**Exercise description:** Check each line of the data below for the string "RESET", then state how many have it and nothing else.

**Data under study:**
■ ■ ■

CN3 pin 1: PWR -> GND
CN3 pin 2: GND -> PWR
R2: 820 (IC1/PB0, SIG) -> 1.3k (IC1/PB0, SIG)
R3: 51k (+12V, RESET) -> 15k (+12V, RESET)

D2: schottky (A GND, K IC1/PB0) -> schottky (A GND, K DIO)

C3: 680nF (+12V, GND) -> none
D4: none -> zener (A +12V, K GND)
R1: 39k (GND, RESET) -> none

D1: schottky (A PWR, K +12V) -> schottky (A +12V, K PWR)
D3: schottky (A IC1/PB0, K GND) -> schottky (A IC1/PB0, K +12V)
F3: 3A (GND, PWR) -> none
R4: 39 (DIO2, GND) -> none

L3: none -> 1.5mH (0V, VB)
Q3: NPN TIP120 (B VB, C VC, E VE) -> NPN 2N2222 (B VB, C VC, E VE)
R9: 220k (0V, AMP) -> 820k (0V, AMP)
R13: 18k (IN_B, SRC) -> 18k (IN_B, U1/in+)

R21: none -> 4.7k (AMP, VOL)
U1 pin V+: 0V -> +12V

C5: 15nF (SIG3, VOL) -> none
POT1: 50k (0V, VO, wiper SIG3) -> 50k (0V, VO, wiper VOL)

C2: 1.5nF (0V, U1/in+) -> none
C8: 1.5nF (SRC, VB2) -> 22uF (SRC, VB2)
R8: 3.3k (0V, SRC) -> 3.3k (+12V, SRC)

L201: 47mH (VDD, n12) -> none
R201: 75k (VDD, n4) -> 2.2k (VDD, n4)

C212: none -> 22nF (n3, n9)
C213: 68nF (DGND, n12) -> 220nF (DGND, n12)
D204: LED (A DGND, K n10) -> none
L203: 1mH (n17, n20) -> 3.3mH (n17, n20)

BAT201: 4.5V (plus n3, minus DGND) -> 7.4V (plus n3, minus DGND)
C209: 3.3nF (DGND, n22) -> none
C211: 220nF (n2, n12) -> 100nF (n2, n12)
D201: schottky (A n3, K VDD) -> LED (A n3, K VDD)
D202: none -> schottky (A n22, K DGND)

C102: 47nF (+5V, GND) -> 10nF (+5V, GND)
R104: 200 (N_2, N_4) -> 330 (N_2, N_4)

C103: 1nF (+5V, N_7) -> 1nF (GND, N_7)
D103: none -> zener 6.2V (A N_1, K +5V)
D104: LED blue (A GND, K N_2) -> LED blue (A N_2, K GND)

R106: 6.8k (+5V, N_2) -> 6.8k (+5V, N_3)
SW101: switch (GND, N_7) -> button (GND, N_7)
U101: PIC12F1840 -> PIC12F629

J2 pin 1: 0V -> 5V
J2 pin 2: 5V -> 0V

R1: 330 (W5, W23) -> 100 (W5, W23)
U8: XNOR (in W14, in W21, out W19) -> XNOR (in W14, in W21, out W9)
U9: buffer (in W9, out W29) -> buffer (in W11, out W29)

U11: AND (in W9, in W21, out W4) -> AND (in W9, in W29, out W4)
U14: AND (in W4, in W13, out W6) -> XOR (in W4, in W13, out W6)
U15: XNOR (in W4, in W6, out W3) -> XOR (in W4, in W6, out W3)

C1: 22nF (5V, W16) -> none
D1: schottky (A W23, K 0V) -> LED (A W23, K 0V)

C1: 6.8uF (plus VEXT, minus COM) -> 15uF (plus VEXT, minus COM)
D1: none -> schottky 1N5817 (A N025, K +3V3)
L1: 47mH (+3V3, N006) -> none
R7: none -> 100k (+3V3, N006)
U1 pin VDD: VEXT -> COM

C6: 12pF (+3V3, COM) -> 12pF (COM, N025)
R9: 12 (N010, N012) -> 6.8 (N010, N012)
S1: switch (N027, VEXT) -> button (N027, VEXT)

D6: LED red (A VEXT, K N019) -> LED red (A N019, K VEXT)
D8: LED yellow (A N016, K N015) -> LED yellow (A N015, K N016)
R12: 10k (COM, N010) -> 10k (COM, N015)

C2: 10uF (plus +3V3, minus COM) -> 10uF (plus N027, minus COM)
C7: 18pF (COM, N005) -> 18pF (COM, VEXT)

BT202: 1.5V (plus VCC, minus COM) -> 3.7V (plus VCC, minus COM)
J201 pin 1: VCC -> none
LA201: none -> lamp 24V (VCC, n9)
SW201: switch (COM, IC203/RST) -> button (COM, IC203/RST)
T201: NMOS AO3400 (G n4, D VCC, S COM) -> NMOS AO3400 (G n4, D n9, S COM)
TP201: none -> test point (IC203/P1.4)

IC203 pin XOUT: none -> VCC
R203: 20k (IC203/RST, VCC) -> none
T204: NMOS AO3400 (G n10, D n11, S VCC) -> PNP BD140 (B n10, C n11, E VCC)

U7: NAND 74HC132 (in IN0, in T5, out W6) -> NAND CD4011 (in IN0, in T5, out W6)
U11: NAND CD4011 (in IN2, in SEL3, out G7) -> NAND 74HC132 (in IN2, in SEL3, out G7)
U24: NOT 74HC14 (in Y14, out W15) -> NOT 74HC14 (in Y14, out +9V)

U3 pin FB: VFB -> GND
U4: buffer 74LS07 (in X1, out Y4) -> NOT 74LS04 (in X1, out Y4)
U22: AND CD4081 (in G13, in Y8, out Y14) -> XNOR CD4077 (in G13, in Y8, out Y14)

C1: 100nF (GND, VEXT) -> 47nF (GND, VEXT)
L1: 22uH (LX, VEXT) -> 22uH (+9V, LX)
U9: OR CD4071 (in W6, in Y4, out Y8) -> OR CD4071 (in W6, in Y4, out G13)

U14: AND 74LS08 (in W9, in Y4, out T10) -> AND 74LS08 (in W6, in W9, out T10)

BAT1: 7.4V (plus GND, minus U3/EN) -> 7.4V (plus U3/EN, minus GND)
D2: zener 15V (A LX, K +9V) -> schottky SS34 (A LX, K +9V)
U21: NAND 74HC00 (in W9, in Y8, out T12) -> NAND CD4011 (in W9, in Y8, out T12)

■ ■ ■

**Task response:** 2